┏━━
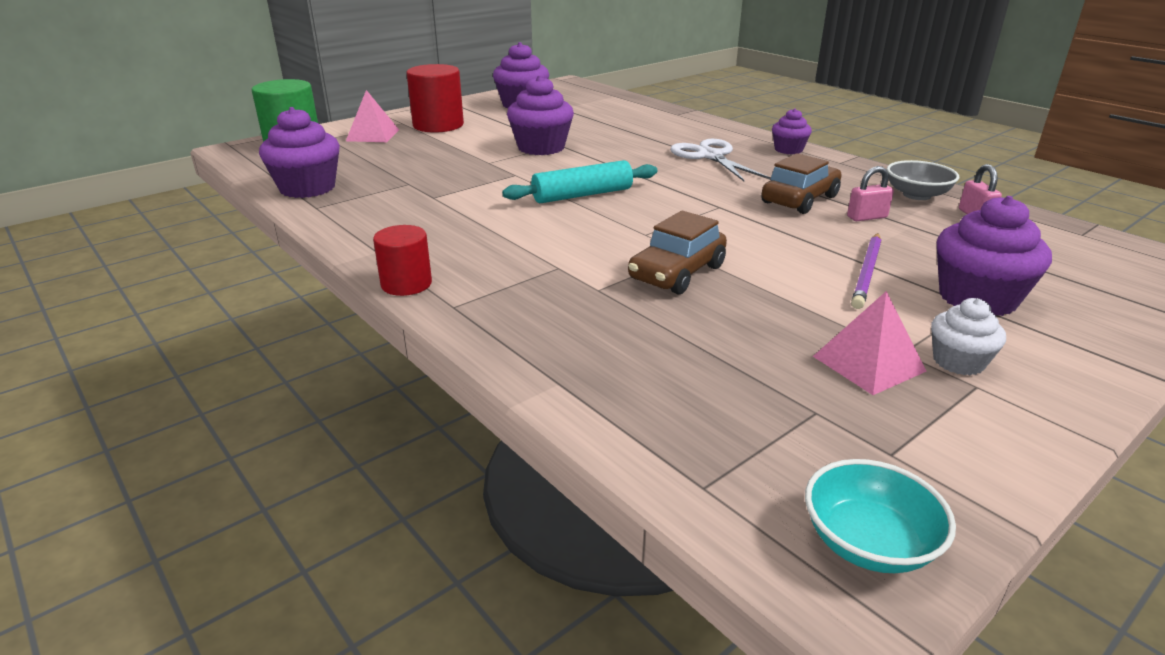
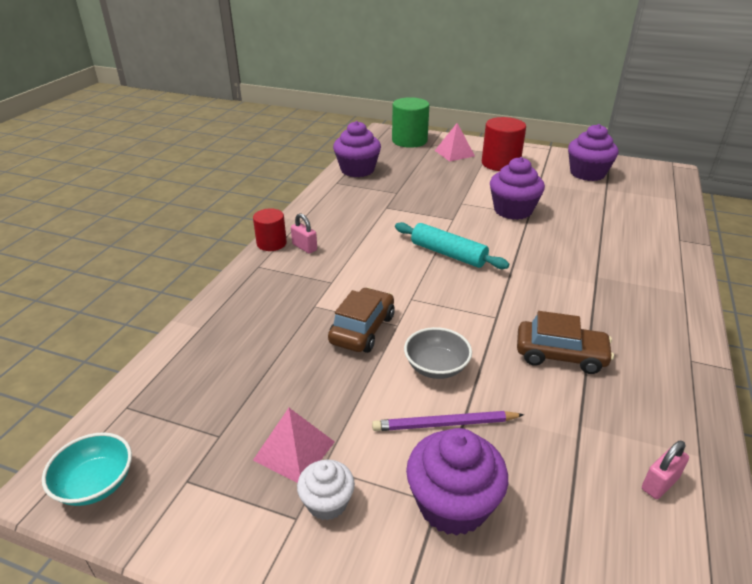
camera: 60 degrees right, 5 degrees up
(677, 273) = (362, 329): brown car -> brown car turned 105 degrees clockwise
(710, 156) = (600, 284): white scissors -> none
(788, 150) = (679, 321): purple cupcake -> none
(867, 217) = (565, 403): pink padlock -> pink padlock (304, 247)
(916, 195) = (666, 429): grey bowl -> grey bowl (436, 367)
┗━━
§ Work to complete:
Could you return all lines from the records that include the word "none"?

§ Task output:
(710, 156) = (600, 284): white scissors -> none
(788, 150) = (679, 321): purple cupcake -> none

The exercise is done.